**WORK INSTRUCTION**
Word for word, and without a single picture, repeat the entries.

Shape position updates
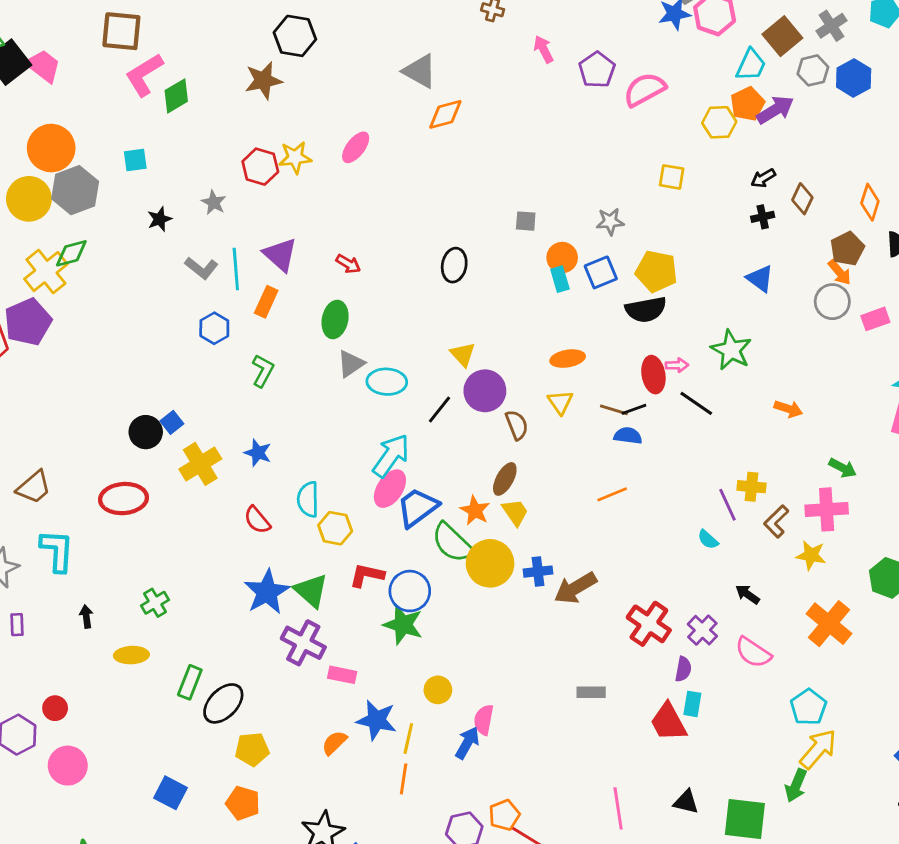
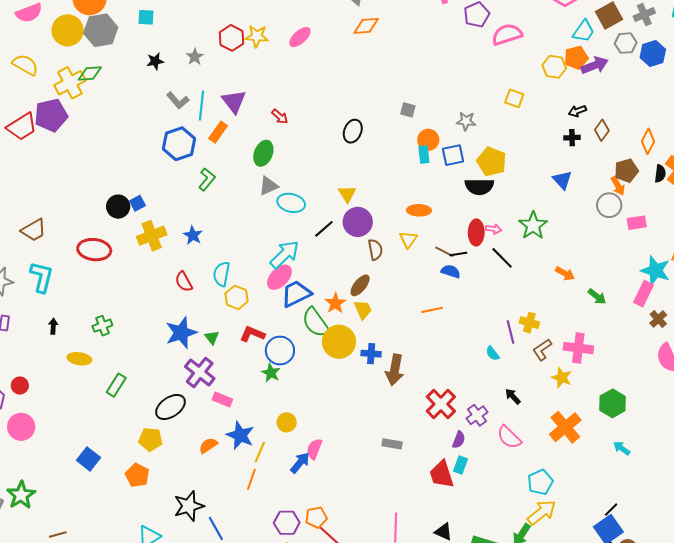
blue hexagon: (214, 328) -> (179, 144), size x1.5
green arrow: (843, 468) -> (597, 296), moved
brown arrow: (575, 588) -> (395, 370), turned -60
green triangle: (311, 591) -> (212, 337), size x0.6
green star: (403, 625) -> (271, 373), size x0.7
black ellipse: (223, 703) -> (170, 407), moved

**THE ANSWER**
blue hexagon: (214, 328) -> (179, 144), size x1.5
green arrow: (843, 468) -> (597, 296), moved
brown arrow: (575, 588) -> (395, 370), turned -60
green triangle: (311, 591) -> (212, 337), size x0.6
green star: (403, 625) -> (271, 373), size x0.7
black ellipse: (223, 703) -> (170, 407), moved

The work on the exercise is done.